WHAT IS BEING ASKED:
What is needed is an exact copy of the lines from the one containing "(333, 726) = (316, 756): orange" through the last line of the records below, with no pictures.

---+---

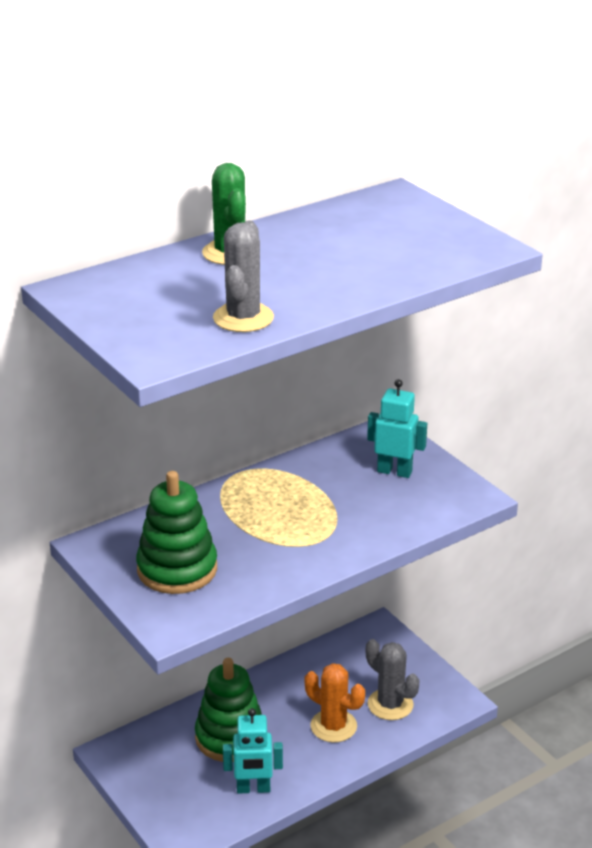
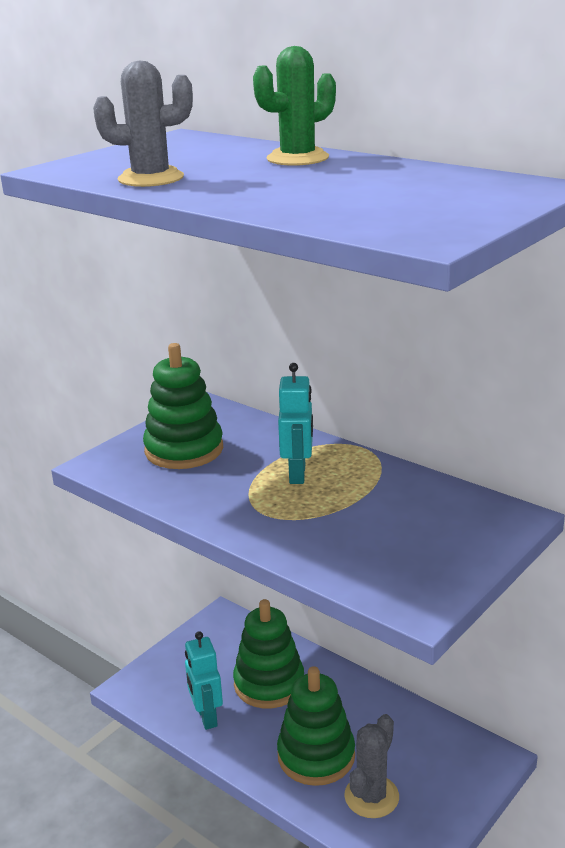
camera: 75 degrees right, 5 degrees down
(333, 726) = (316, 756): orange cactus -> green stacking toy
(394, 471) = (431, 537): turquoise robot -> turquoise robot (298, 474)

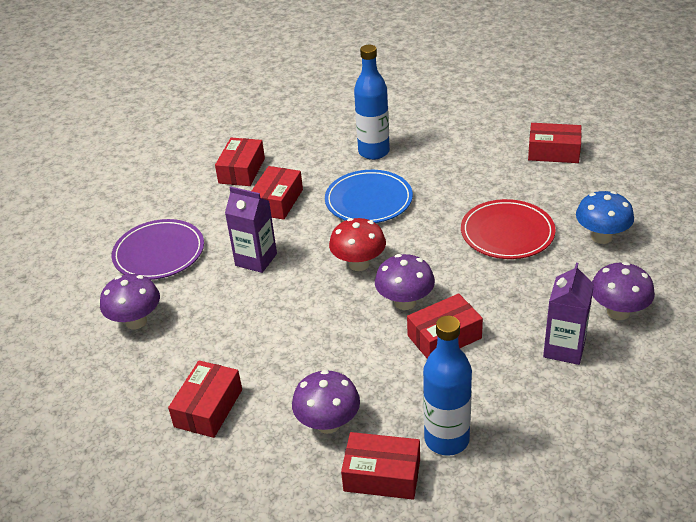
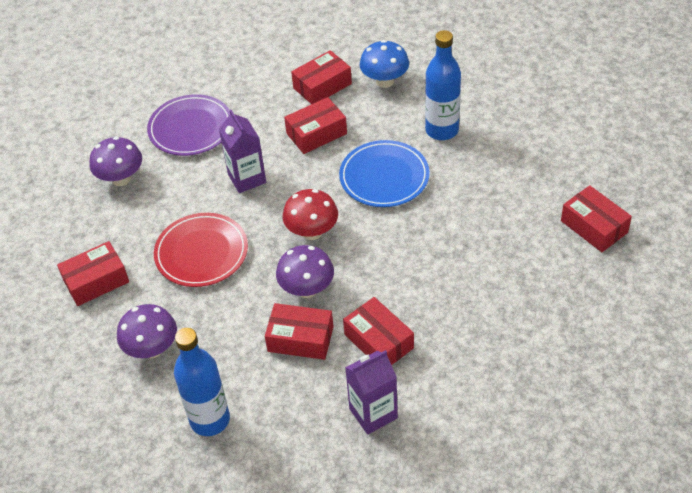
camera: 40 degrees right, 10 degrees up
(382, 475) = (143, 413): red box -> red box (379, 341)
(507, 233) = (455, 281): red plate -> red plate (201, 253)
(601, 237) = (527, 338): blue mushroom -> blue mushroom (384, 81)
(618, 312) = (453, 414): purple mushroom -> none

---+---

WRITTEN SOLUTION:
(333, 726) = (316, 756): orange cactus -> green stacking toy
(394, 471) = (431, 537): turquoise robot -> turquoise robot (298, 474)

camera: 40 degrees right, 10 degrees up
(382, 475) = (143, 413): red box -> red box (379, 341)
(507, 233) = (455, 281): red plate -> red plate (201, 253)
(601, 237) = (527, 338): blue mushroom -> blue mushroom (384, 81)
(618, 312) = (453, 414): purple mushroom -> none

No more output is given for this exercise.